START SOURCE DATA
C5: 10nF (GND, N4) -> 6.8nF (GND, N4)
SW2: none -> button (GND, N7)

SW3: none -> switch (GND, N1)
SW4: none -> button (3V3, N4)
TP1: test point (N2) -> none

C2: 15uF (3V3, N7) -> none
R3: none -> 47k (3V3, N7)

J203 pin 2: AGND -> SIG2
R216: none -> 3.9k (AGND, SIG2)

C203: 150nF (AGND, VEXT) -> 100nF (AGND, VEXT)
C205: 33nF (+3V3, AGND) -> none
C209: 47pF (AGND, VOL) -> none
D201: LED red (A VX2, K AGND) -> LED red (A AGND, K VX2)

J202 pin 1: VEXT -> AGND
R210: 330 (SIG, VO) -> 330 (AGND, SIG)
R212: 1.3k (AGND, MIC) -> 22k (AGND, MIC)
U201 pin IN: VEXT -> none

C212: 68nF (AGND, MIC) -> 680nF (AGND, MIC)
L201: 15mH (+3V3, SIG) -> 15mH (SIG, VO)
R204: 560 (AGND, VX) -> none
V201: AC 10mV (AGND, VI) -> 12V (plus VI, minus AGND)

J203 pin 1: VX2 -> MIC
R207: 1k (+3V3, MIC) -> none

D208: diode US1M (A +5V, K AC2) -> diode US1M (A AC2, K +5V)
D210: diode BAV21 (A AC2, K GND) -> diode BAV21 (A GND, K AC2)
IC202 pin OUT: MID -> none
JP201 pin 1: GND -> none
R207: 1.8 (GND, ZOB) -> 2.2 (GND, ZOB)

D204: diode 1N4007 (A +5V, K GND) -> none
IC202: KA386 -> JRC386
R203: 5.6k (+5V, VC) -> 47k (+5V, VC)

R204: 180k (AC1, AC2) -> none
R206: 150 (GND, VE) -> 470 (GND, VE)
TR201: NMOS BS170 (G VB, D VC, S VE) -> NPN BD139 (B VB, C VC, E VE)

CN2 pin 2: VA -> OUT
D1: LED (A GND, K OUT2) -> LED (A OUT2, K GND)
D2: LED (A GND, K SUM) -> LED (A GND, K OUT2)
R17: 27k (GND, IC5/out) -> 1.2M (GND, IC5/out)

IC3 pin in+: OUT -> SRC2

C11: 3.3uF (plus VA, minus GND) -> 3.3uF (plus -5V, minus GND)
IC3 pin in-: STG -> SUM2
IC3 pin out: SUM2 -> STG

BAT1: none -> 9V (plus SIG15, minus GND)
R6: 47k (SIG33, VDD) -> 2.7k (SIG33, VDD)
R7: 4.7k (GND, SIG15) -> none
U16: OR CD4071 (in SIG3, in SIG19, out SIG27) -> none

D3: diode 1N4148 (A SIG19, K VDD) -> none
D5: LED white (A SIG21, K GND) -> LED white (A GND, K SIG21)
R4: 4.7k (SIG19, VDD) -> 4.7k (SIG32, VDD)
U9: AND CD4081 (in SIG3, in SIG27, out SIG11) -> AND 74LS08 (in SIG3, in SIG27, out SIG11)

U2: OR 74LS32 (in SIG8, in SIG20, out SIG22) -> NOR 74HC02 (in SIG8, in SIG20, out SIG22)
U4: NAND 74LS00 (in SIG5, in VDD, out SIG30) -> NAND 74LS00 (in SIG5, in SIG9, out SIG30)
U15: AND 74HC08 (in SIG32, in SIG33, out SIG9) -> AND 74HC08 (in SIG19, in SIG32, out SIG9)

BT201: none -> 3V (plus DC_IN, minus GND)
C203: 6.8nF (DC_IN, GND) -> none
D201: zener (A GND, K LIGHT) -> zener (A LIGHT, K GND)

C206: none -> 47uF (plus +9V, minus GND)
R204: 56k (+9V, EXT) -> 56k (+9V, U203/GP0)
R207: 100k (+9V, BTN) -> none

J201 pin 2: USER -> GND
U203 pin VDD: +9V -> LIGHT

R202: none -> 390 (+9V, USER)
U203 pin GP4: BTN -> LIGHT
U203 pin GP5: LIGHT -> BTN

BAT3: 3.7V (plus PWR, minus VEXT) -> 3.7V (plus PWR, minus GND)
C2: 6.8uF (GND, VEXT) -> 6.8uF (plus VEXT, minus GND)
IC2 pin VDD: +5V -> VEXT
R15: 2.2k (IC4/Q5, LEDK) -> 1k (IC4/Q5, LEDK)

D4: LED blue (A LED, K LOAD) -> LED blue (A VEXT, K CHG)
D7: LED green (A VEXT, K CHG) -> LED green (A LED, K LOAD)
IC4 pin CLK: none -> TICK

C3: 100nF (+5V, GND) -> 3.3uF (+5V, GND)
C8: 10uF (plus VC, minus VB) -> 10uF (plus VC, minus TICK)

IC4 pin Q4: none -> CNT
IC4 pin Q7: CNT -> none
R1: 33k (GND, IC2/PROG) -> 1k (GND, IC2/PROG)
END SOURCE DATA
Check every line of the records, and copy the ones that hold the word "minus".

V201: AC 10mV (AGND, VI) -> 12V (plus VI, minus AGND)
C11: 3.3uF (plus VA, minus GND) -> 3.3uF (plus -5V, minus GND)
BAT1: none -> 9V (plus SIG15, minus GND)
BT201: none -> 3V (plus DC_IN, minus GND)
C206: none -> 47uF (plus +9V, minus GND)
BAT3: 3.7V (plus PWR, minus VEXT) -> 3.7V (plus PWR, minus GND)
C2: 6.8uF (GND, VEXT) -> 6.8uF (plus VEXT, minus GND)
C8: 10uF (plus VC, minus VB) -> 10uF (plus VC, minus TICK)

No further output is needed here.